TASK INSTRUCTIONS:
Set down exactly the lines below, from the one containing "Ei/orange (2nd from left) bottom centre" through the final line, and include no others.

INFORMATION GIVEN:
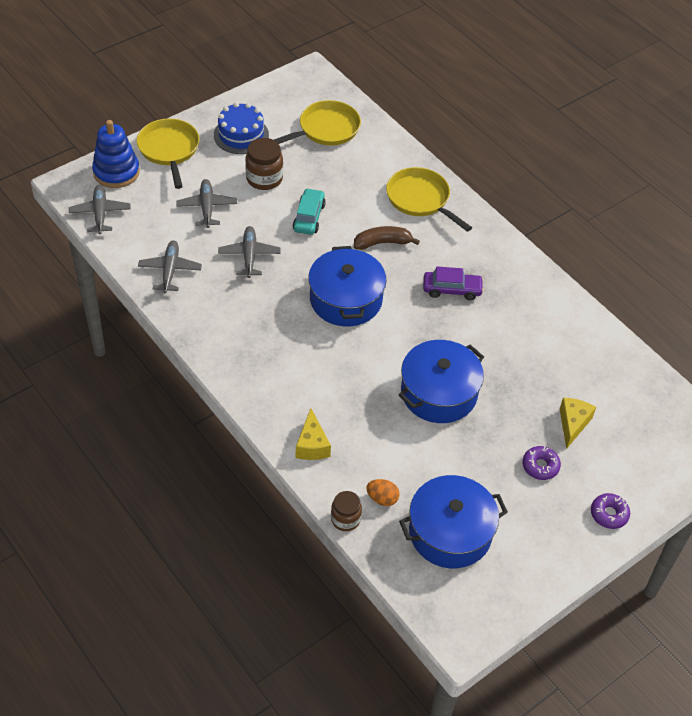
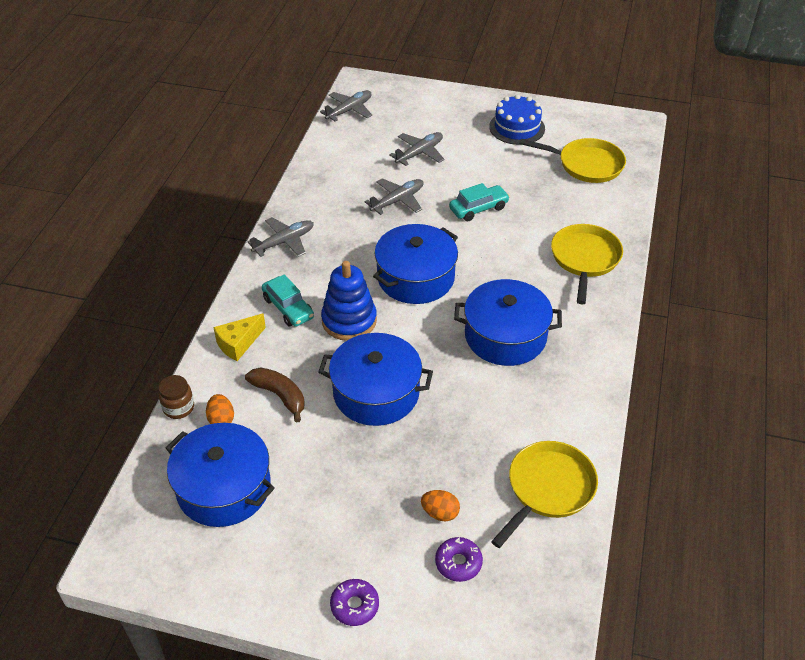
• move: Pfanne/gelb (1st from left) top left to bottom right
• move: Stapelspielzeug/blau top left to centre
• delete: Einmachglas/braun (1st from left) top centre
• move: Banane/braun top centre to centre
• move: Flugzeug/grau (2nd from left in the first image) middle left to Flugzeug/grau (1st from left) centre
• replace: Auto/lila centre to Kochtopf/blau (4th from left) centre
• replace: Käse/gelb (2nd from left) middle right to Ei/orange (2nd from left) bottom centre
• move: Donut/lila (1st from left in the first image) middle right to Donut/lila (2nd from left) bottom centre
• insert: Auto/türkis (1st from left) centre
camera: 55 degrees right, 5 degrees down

SOLUTION TO THIS EXERCISE:
• replace: Käse/gelb (2nd from left) middle right to Ei/orange (2nd from left) bottom centre
• move: Donut/lila (1st from left in the first image) middle right to Donut/lila (2nd from left) bottom centre
• insert: Auto/türkis (1st from left) centre
camera: 55 degrees right, 5 degrees down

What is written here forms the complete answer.